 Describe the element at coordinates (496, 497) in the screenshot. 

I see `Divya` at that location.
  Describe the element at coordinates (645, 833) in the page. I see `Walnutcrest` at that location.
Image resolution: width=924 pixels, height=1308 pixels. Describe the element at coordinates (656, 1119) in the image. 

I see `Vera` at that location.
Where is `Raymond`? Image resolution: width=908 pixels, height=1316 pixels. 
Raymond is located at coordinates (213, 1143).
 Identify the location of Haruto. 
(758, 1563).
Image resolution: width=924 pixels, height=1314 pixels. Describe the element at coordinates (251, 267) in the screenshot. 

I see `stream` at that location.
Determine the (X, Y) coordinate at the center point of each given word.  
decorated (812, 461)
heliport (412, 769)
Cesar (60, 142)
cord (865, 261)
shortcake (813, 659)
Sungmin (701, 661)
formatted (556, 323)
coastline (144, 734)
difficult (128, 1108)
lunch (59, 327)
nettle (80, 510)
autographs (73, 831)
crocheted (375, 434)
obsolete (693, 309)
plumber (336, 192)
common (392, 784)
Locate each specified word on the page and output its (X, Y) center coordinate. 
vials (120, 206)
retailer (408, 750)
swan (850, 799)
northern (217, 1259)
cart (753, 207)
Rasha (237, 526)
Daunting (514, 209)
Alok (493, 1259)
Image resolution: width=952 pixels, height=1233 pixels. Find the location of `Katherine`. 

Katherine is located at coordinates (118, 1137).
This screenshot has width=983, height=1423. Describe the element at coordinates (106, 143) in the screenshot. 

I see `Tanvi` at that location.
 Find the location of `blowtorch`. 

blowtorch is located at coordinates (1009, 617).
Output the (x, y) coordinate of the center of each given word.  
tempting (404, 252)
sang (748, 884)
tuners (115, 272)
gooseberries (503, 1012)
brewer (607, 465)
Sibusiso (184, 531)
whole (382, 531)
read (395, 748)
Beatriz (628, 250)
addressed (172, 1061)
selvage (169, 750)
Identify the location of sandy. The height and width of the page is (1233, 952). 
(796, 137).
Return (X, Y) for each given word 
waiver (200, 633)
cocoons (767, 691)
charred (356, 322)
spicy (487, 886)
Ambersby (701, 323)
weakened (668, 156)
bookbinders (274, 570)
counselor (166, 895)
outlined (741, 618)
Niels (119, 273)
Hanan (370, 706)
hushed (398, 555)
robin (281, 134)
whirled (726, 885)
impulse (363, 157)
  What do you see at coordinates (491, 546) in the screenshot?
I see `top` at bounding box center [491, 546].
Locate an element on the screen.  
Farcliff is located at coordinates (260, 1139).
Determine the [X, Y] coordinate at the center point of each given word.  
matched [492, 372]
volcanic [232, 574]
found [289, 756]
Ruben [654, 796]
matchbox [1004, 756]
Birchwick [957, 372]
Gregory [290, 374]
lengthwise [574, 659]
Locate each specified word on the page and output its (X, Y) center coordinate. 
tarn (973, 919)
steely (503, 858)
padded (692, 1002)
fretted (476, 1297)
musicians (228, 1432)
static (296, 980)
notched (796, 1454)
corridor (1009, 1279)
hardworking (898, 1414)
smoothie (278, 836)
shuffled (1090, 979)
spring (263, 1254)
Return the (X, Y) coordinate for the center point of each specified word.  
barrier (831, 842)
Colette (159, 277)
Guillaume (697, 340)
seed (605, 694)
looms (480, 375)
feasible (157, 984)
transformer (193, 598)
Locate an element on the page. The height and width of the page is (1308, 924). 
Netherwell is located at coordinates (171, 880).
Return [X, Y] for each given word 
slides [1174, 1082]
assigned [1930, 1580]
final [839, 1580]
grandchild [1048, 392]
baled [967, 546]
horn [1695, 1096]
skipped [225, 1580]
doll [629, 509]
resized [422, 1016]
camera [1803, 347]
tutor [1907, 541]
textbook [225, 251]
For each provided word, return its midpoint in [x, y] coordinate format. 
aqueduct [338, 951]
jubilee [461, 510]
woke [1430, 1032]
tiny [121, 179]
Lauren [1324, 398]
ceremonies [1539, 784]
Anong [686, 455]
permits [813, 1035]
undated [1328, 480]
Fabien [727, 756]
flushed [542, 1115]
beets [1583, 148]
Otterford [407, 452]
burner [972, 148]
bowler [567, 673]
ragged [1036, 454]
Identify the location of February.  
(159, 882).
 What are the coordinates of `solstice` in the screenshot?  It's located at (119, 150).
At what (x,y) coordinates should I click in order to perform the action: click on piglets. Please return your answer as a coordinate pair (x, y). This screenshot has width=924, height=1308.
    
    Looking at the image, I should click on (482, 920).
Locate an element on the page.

◆ Task description ◆
Retype all the items above word for word, keeping every line as it is.

◆ Solution to this task ◆
 Describe the element at coordinates (496, 497) in the screenshot. 

I see `Divya` at that location.
  Describe the element at coordinates (645, 833) in the page. I see `Walnutcrest` at that location.
Image resolution: width=924 pixels, height=1308 pixels. Describe the element at coordinates (656, 1119) in the image. 

I see `Vera` at that location.
Where is `Raymond`? Image resolution: width=908 pixels, height=1316 pixels. 
Raymond is located at coordinates (213, 1143).
 Identify the location of Haruto. 
(758, 1563).
Image resolution: width=924 pixels, height=1314 pixels. Describe the element at coordinates (251, 267) in the screenshot. 

I see `stream` at that location.
Determine the (X, Y) coordinate at the center point of each given word.  
decorated (812, 461)
heliport (412, 769)
Cesar (60, 142)
cord (865, 261)
shortcake (813, 659)
Sungmin (701, 661)
formatted (556, 323)
coastline (144, 734)
difficult (128, 1108)
lunch (59, 327)
nettle (80, 510)
autographs (73, 831)
crocheted (375, 434)
obsolete (693, 309)
plumber (336, 192)
common (392, 784)
Locate each specified word on the page and output its (X, Y) center coordinate. 
vials (120, 206)
retailer (408, 750)
swan (850, 799)
northern (217, 1259)
cart (753, 207)
Rasha (237, 526)
Daunting (514, 209)
Alok (493, 1259)
Image resolution: width=952 pixels, height=1233 pixels. Find the location of `Katherine`. 

Katherine is located at coordinates (118, 1137).
This screenshot has width=983, height=1423. Describe the element at coordinates (106, 143) in the screenshot. 

I see `Tanvi` at that location.
 Find the location of `blowtorch`. 

blowtorch is located at coordinates (1009, 617).
Output the (x, y) coordinate of the center of each given word.  
tempting (404, 252)
sang (748, 884)
tuners (115, 272)
gooseberries (503, 1012)
brewer (607, 465)
Sibusiso (184, 531)
whole (382, 531)
read (395, 748)
Beatriz (628, 250)
addressed (172, 1061)
selvage (169, 750)
Identify the location of sandy. The height and width of the page is (1233, 952). 
(796, 137).
Return (X, Y) for each given word 
waiver (200, 633)
cocoons (767, 691)
charred (356, 322)
spicy (487, 886)
Ambersby (701, 323)
weakened (668, 156)
bookbinders (274, 570)
counselor (166, 895)
outlined (741, 618)
Niels (119, 273)
Hanan (370, 706)
hushed (398, 555)
robin (281, 134)
whirled (726, 885)
impulse (363, 157)
  What do you see at coordinates (491, 546) in the screenshot?
I see `top` at bounding box center [491, 546].
Locate an element on the screen.  
Farcliff is located at coordinates (260, 1139).
Determine the [X, Y] coordinate at the center point of each given word.  
matched [492, 372]
volcanic [232, 574]
found [289, 756]
Ruben [654, 796]
matchbox [1004, 756]
Birchwick [957, 372]
Gregory [290, 374]
lengthwise [574, 659]
Locate each specified word on the page and output its (X, Y) center coordinate. 
tarn (973, 919)
steely (503, 858)
padded (692, 1002)
fretted (476, 1297)
musicians (228, 1432)
static (296, 980)
notched (796, 1454)
corridor (1009, 1279)
hardworking (898, 1414)
smoothie (278, 836)
shuffled (1090, 979)
spring (263, 1254)
Return the (X, Y) coordinate for the center point of each specified word.  
barrier (831, 842)
Colette (159, 277)
Guillaume (697, 340)
seed (605, 694)
looms (480, 375)
feasible (157, 984)
transformer (193, 598)
Locate an element on the page. The height and width of the page is (1308, 924). 
Netherwell is located at coordinates (171, 880).
Return [X, Y] for each given word 
slides [1174, 1082]
assigned [1930, 1580]
final [839, 1580]
grandchild [1048, 392]
baled [967, 546]
horn [1695, 1096]
skipped [225, 1580]
doll [629, 509]
resized [422, 1016]
camera [1803, 347]
tutor [1907, 541]
textbook [225, 251]
For each provided word, return its midpoint in [x, y] coordinate format. 
aqueduct [338, 951]
jubilee [461, 510]
woke [1430, 1032]
tiny [121, 179]
Lauren [1324, 398]
ceremonies [1539, 784]
Anong [686, 455]
permits [813, 1035]
undated [1328, 480]
Fabien [727, 756]
flushed [542, 1115]
beets [1583, 148]
Otterford [407, 452]
burner [972, 148]
bowler [567, 673]
ragged [1036, 454]
Identify the location of February.  
(159, 882).
 What are the coordinates of `solstice` in the screenshot?  It's located at (119, 150).
At what (x,y) coordinates should I click in order to perform the action: click on piglets. Please return your answer as a coordinate pair (x, y). This screenshot has width=924, height=1308.
    
    Looking at the image, I should click on (482, 920).
Locate an element on the page.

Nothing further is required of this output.